Data excerpts:
========================

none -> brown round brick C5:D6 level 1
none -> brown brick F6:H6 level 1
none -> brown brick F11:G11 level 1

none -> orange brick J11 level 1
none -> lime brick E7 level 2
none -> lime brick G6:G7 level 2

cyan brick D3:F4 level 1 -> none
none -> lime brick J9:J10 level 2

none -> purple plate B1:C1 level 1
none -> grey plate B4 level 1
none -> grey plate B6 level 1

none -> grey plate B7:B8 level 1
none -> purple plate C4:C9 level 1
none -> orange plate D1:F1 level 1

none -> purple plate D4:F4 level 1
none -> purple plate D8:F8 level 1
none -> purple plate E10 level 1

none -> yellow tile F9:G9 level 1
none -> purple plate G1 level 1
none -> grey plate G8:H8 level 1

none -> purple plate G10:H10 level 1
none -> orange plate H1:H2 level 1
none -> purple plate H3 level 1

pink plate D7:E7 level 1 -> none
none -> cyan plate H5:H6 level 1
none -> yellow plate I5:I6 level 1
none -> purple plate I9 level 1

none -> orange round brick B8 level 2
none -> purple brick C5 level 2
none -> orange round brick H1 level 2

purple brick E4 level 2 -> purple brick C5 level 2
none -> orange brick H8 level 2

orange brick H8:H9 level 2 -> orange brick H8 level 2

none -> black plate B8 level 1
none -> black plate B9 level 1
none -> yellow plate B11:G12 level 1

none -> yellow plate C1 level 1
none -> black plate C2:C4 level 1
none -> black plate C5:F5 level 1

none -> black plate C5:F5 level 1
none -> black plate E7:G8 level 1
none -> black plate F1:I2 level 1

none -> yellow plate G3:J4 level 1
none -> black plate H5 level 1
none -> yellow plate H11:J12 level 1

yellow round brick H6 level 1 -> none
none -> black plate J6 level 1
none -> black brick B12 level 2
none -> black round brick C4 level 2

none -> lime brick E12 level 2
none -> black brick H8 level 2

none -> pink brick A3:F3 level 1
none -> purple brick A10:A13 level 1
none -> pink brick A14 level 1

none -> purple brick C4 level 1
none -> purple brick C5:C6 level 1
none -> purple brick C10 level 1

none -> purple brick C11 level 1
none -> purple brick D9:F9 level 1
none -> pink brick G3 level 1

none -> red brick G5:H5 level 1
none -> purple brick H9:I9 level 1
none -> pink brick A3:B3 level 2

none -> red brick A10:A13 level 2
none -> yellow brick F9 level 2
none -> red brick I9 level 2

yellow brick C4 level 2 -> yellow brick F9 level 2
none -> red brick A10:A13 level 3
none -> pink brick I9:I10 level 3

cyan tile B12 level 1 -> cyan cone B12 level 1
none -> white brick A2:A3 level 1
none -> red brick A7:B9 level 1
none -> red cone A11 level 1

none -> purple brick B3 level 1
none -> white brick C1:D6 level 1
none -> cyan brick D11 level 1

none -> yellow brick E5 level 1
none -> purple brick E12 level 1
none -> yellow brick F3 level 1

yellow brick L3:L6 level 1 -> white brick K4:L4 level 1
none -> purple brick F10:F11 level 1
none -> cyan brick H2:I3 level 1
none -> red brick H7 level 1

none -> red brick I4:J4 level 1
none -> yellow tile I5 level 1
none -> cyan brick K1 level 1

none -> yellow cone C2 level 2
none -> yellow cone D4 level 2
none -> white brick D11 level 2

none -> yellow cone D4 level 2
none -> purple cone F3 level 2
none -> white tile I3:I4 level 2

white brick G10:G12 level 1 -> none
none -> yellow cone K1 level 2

========================

• **Requirement**
Repeat, without change, each line of the data above from the one that contains "none -> yellow cone C2 level 2" through the final line, counting both.

• **Result**
none -> yellow cone C2 level 2
none -> yellow cone D4 level 2
none -> white brick D11 level 2

none -> yellow cone D4 level 2
none -> purple cone F3 level 2
none -> white tile I3:I4 level 2

white brick G10:G12 level 1 -> none
none -> yellow cone K1 level 2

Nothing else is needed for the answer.